Exercise material ::
★ ★ ★ ★ ★ ★ ★

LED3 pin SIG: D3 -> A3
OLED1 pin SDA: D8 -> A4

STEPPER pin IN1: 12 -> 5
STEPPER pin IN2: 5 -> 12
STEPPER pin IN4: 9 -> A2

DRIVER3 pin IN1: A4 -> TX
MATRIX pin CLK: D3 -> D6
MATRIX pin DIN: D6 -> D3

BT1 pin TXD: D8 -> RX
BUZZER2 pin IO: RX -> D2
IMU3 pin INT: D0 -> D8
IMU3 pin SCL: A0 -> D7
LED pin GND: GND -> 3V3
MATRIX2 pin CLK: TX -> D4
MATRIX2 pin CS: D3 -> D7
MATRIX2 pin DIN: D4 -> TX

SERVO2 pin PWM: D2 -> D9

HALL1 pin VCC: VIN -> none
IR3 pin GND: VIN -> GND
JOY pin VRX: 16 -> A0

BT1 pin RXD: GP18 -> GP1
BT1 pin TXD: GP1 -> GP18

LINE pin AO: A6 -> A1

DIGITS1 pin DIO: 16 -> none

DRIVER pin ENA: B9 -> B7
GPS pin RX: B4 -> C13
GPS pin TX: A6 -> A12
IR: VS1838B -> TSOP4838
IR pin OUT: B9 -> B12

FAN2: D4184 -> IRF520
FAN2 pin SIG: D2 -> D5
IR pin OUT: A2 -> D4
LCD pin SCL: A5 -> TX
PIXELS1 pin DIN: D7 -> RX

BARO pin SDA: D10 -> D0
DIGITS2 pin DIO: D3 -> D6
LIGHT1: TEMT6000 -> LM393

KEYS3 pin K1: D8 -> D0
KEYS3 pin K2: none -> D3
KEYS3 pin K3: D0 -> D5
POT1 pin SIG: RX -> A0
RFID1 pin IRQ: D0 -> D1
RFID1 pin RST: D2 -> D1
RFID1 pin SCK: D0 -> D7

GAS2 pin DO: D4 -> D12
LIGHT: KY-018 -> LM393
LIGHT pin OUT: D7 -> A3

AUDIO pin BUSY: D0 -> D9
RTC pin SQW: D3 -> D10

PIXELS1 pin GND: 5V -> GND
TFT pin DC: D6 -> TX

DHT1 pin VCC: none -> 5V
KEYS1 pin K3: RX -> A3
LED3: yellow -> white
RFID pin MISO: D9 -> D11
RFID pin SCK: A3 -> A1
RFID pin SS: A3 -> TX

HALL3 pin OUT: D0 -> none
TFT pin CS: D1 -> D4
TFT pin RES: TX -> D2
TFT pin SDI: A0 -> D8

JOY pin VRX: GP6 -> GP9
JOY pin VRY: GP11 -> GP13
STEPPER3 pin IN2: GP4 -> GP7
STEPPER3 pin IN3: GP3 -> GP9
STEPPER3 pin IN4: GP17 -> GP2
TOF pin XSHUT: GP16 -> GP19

★ ★ ★ ★ ★ ★ ★

Problem :: Extract the complete listing verbatim.

Written answer ::
LED3 pin SIG: D3 -> A3
OLED1 pin SDA: D8 -> A4

STEPPER pin IN1: 12 -> 5
STEPPER pin IN2: 5 -> 12
STEPPER pin IN4: 9 -> A2

DRIVER3 pin IN1: A4 -> TX
MATRIX pin CLK: D3 -> D6
MATRIX pin DIN: D6 -> D3

BT1 pin TXD: D8 -> RX
BUZZER2 pin IO: RX -> D2
IMU3 pin INT: D0 -> D8
IMU3 pin SCL: A0 -> D7
LED pin GND: GND -> 3V3
MATRIX2 pin CLK: TX -> D4
MATRIX2 pin CS: D3 -> D7
MATRIX2 pin DIN: D4 -> TX

SERVO2 pin PWM: D2 -> D9

HALL1 pin VCC: VIN -> none
IR3 pin GND: VIN -> GND
JOY pin VRX: 16 -> A0

BT1 pin RXD: GP18 -> GP1
BT1 pin TXD: GP1 -> GP18

LINE pin AO: A6 -> A1

DIGITS1 pin DIO: 16 -> none

DRIVER pin ENA: B9 -> B7
GPS pin RX: B4 -> C13
GPS pin TX: A6 -> A12
IR: VS1838B -> TSOP4838
IR pin OUT: B9 -> B12

FAN2: D4184 -> IRF520
FAN2 pin SIG: D2 -> D5
IR pin OUT: A2 -> D4
LCD pin SCL: A5 -> TX
PIXELS1 pin DIN: D7 -> RX

BARO pin SDA: D10 -> D0
DIGITS2 pin DIO: D3 -> D6
LIGHT1: TEMT6000 -> LM393

KEYS3 pin K1: D8 -> D0
KEYS3 pin K2: none -> D3
KEYS3 pin K3: D0 -> D5
POT1 pin SIG: RX -> A0
RFID1 pin IRQ: D0 -> D1
RFID1 pin RST: D2 -> D1
RFID1 pin SCK: D0 -> D7

GAS2 pin DO: D4 -> D12
LIGHT: KY-018 -> LM393
LIGHT pin OUT: D7 -> A3

AUDIO pin BUSY: D0 -> D9
RTC pin SQW: D3 -> D10

PIXELS1 pin GND: 5V -> GND
TFT pin DC: D6 -> TX

DHT1 pin VCC: none -> 5V
KEYS1 pin K3: RX -> A3
LED3: yellow -> white
RFID pin MISO: D9 -> D11
RFID pin SCK: A3 -> A1
RFID pin SS: A3 -> TX

HALL3 pin OUT: D0 -> none
TFT pin CS: D1 -> D4
TFT pin RES: TX -> D2
TFT pin SDI: A0 -> D8

JOY pin VRX: GP6 -> GP9
JOY pin VRY: GP11 -> GP13
STEPPER3 pin IN2: GP4 -> GP7
STEPPER3 pin IN3: GP3 -> GP9
STEPPER3 pin IN4: GP17 -> GP2
TOF pin XSHUT: GP16 -> GP19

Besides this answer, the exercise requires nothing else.